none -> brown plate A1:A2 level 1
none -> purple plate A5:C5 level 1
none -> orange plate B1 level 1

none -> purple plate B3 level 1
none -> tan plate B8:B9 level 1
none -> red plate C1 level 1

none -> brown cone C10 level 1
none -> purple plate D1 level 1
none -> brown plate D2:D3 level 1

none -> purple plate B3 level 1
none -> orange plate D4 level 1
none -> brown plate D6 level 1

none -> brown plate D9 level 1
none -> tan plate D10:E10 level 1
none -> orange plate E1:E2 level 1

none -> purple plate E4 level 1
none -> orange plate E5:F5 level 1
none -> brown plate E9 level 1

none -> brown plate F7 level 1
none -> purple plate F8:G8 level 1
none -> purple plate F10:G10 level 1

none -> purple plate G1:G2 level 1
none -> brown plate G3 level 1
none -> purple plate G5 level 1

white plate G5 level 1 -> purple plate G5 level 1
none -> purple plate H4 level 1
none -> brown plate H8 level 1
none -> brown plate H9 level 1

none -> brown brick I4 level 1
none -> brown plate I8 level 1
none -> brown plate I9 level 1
+++++
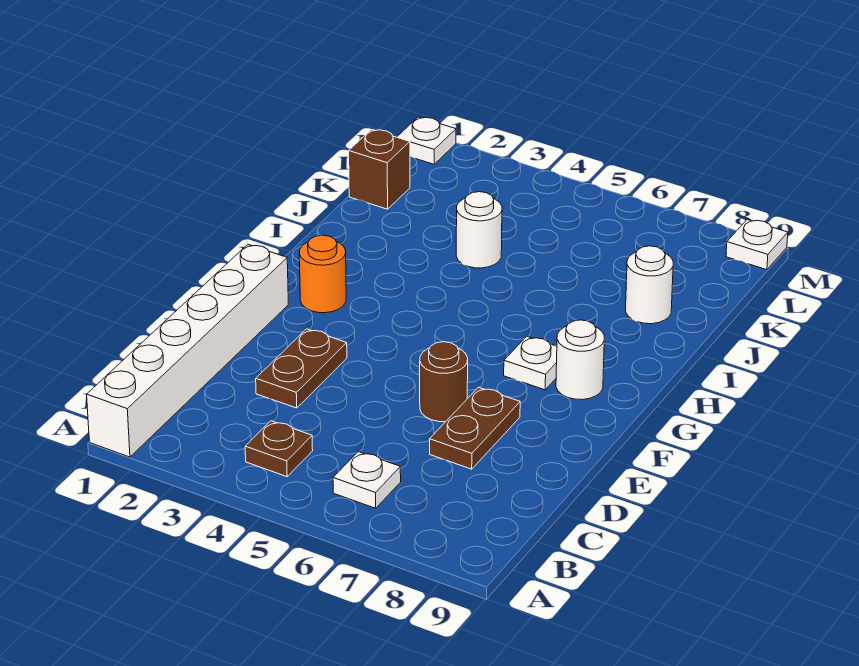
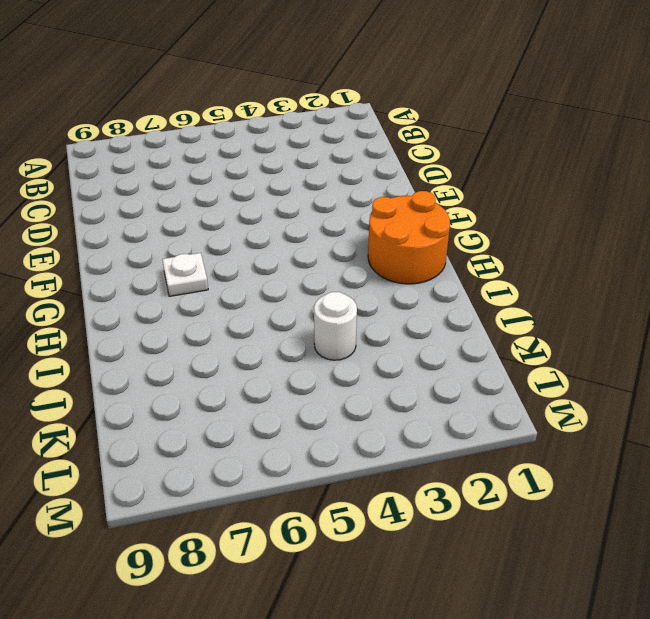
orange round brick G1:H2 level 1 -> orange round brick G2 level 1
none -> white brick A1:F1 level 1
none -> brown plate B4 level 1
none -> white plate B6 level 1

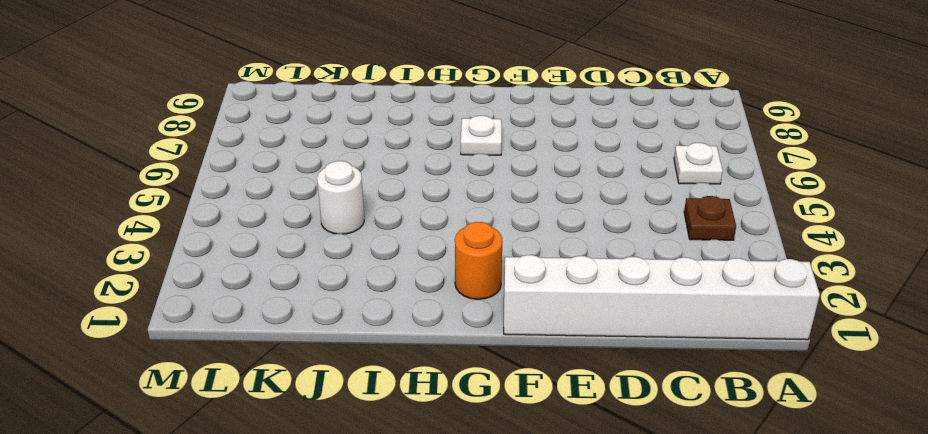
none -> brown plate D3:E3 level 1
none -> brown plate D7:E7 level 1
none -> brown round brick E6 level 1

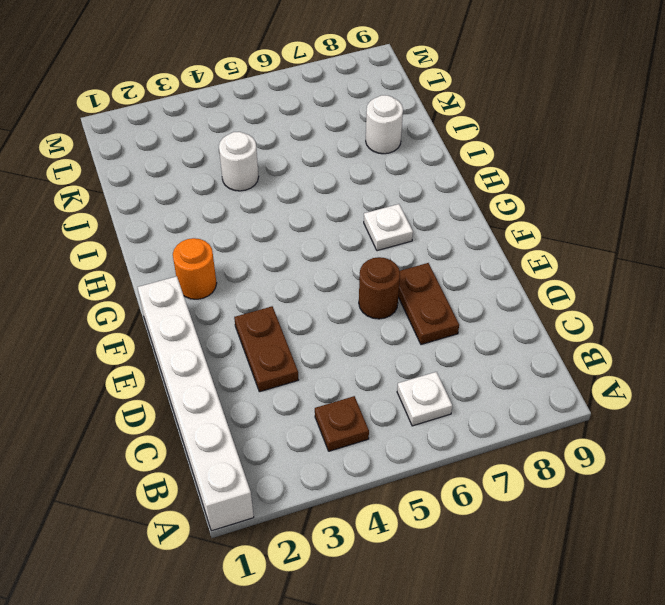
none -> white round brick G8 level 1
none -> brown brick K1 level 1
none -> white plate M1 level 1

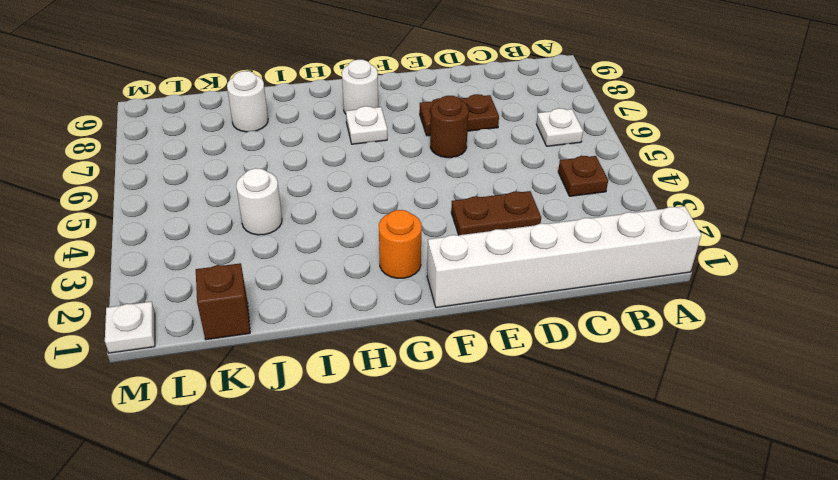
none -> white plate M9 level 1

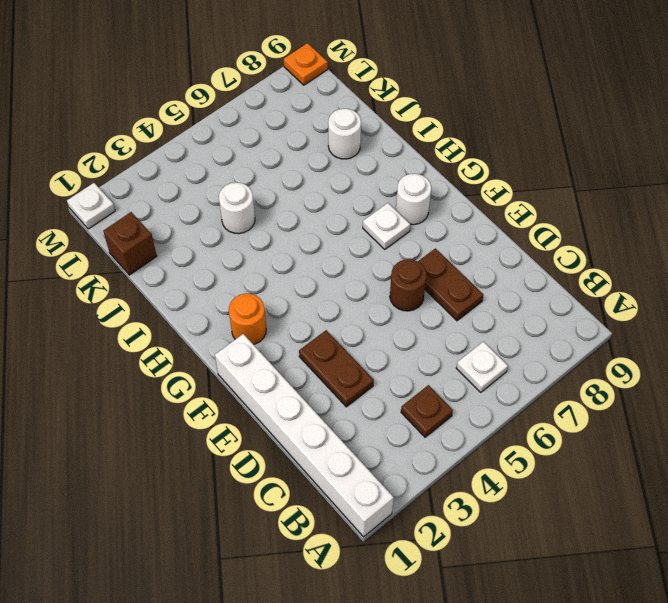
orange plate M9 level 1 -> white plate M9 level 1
+++++
EXERCISE PROMPT » Would you copy the lines above exactly, starting with the one that has "none -> white brick A1:F1 level 1" and ending with the one that has "orange plate M9", both included, without the pictures?

TASK ANSWER »
none -> white brick A1:F1 level 1
none -> brown plate B4 level 1
none -> white plate B6 level 1

none -> brown plate D3:E3 level 1
none -> brown plate D7:E7 level 1
none -> brown round brick E6 level 1

none -> white round brick G8 level 1
none -> brown brick K1 level 1
none -> white plate M1 level 1

none -> white plate M9 level 1

orange plate M9 level 1 -> white plate M9 level 1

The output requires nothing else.